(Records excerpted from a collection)
+ + + +
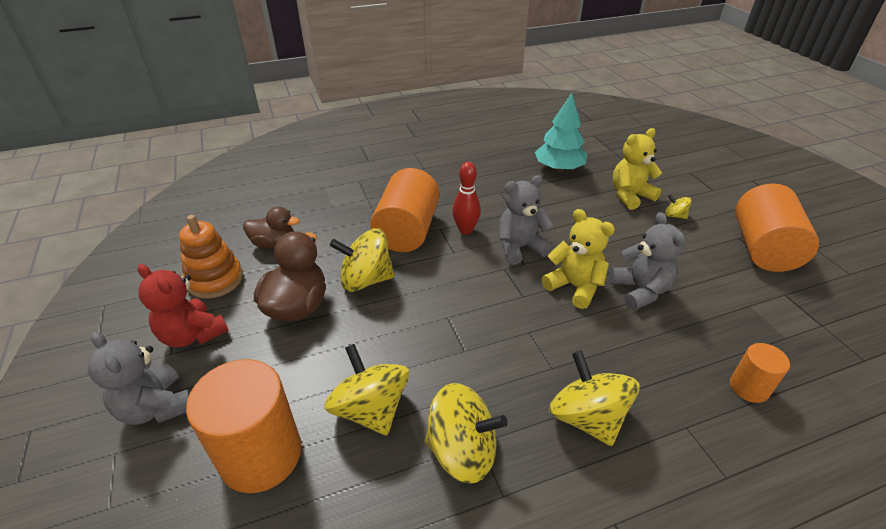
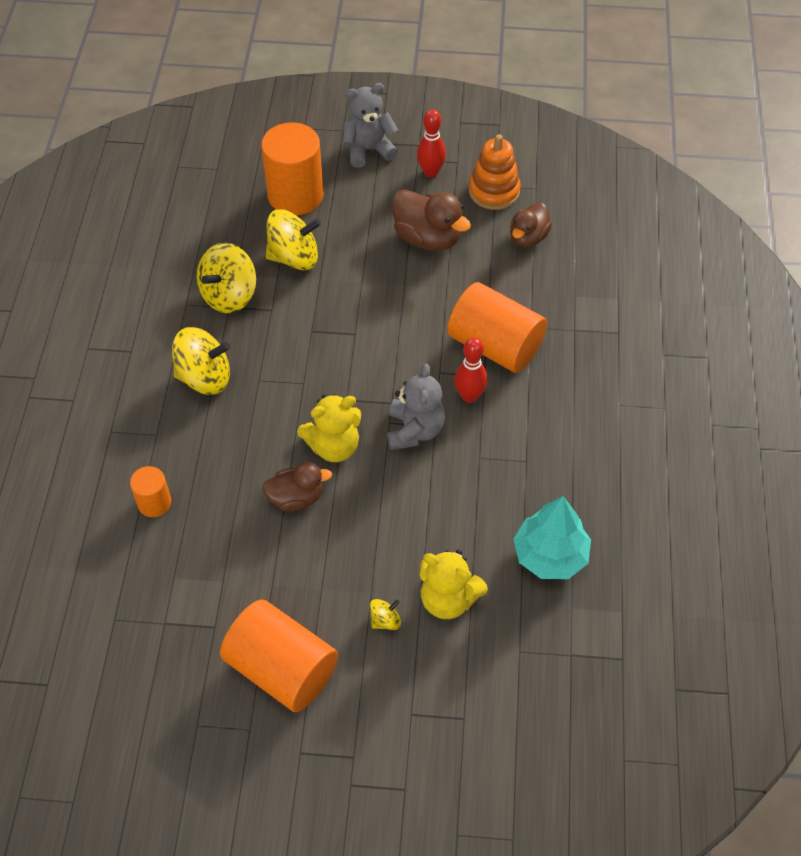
camera: 115 degrees right, 15 degrees up
(192, 335) = (430, 172): red teddy bear -> red bowling pin
(366, 280) = (435, 291): yellow spinning top -> none
(630, 196) = (448, 599): yellow teddy bear -> yellow teddy bear turned 120 degrees clockwise
(640, 291) = (296, 498): grey teddy bear -> brown duck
+ + + +
▶ [REQUIRED ACTION]: Starting at the line with "(630, 196) = (448, 599): yellow", retype each line through the final one in the data above, unchanged and with nothing added.

▶ [RESULT BELOW]:
(630, 196) = (448, 599): yellow teddy bear -> yellow teddy bear turned 120 degrees clockwise
(640, 291) = (296, 498): grey teddy bear -> brown duck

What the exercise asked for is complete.